Directions for this task ->
For the entries below, count the lines that contain the word "grey" and reply with that number only.

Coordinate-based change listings
========

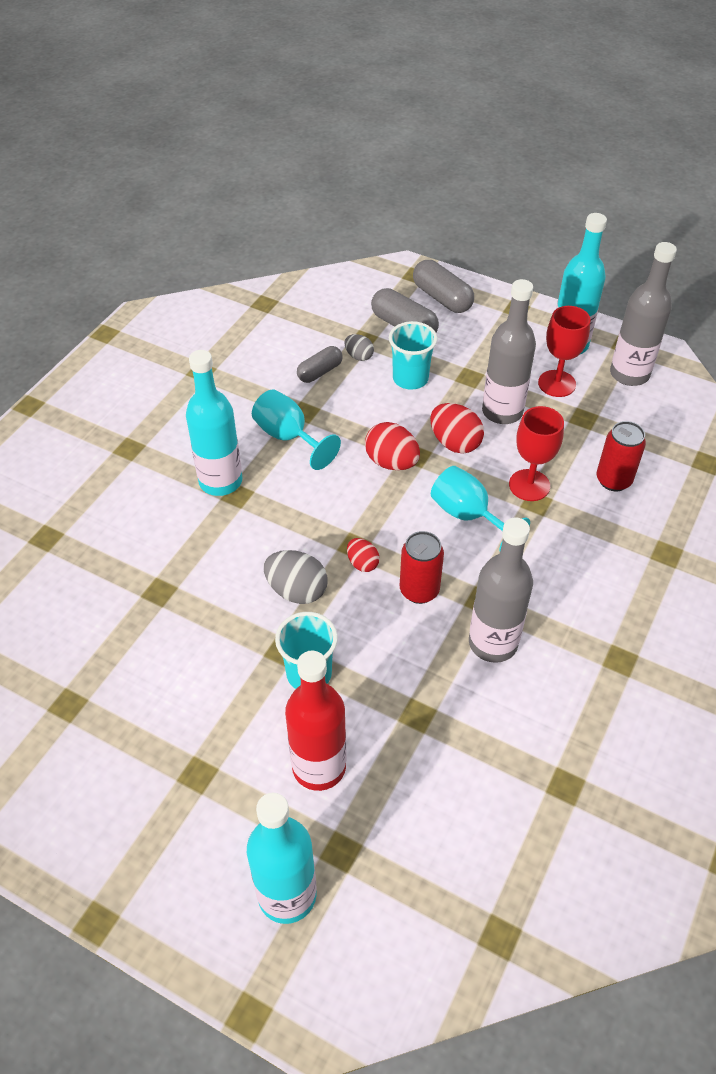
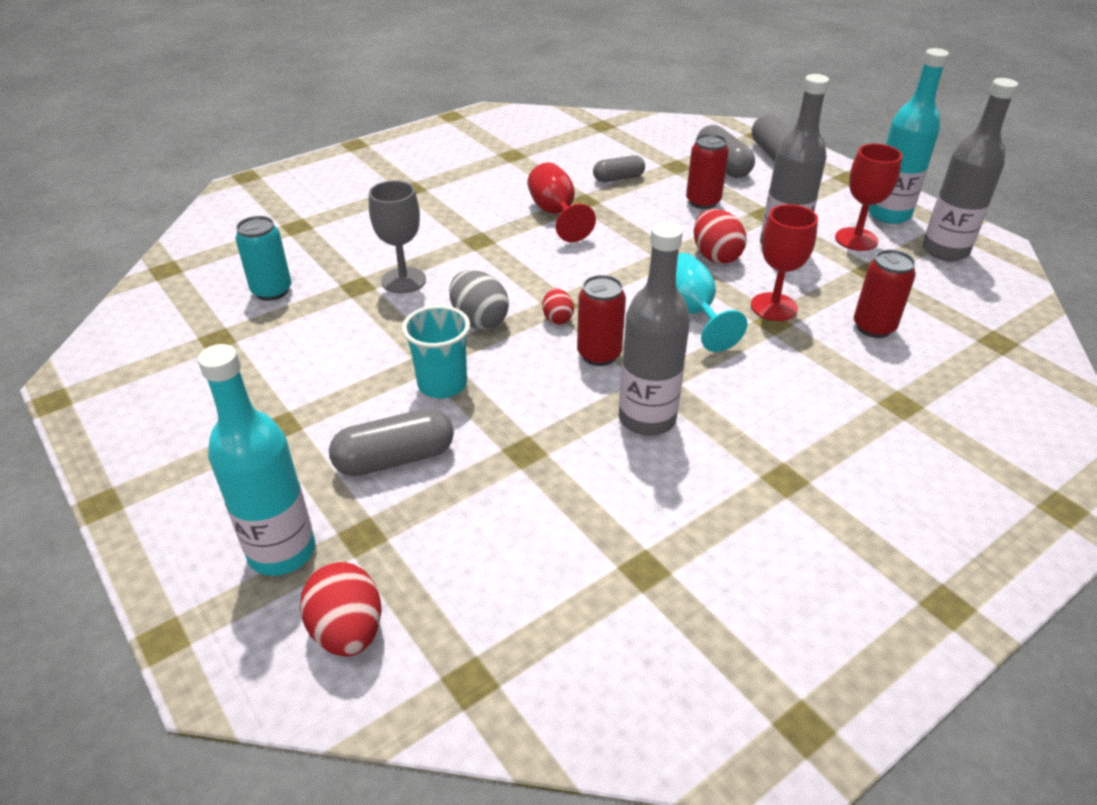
camera: 25 degrees right, 10 degrees down
(80, 628) = (272, 291): none -> turquoise can
(198, 569) = (403, 280): none -> grey goblet
(220, 481) = (471, 228): turquoise bottle -> none
(289, 437) = (556, 214): turquoise goblet -> red goblet
(319, 767) = (395, 459): red bottle -> grey capsule
(359, 356) = (663, 176): grey egg -> none
(391, 462) = (641, 254): red egg -> red egg (348, 631)
(410, 379) = (703, 202): turquoise cup -> red can

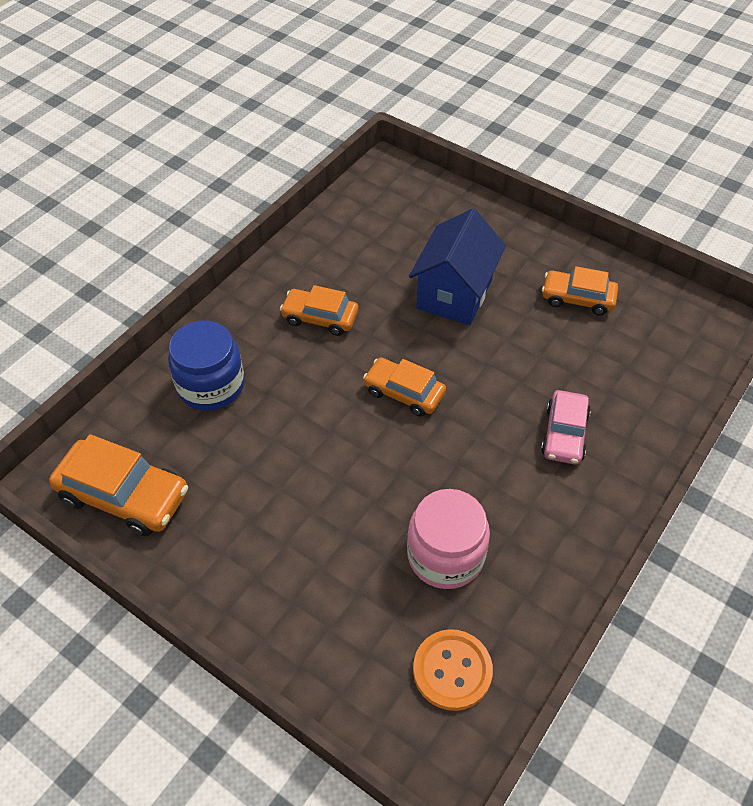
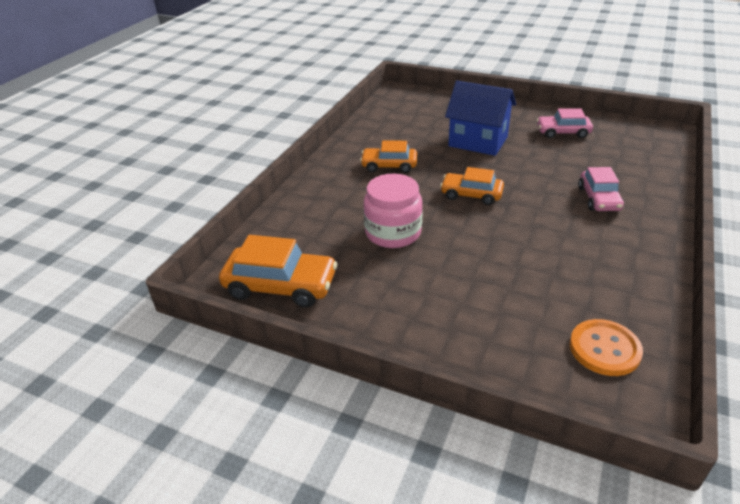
camera: 10 degrees left, 15 degrees down
(211, 385) = (324, 212): blue jar -> none
(445, 555) = (555, 279): pink jar -> pink jar (393, 232)
(454, 294) = (478, 141): blue house -> blue house turned 75 degrees counterclockwise
(577, 298) = (562, 132): orange car -> pink car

========

The answer ->
3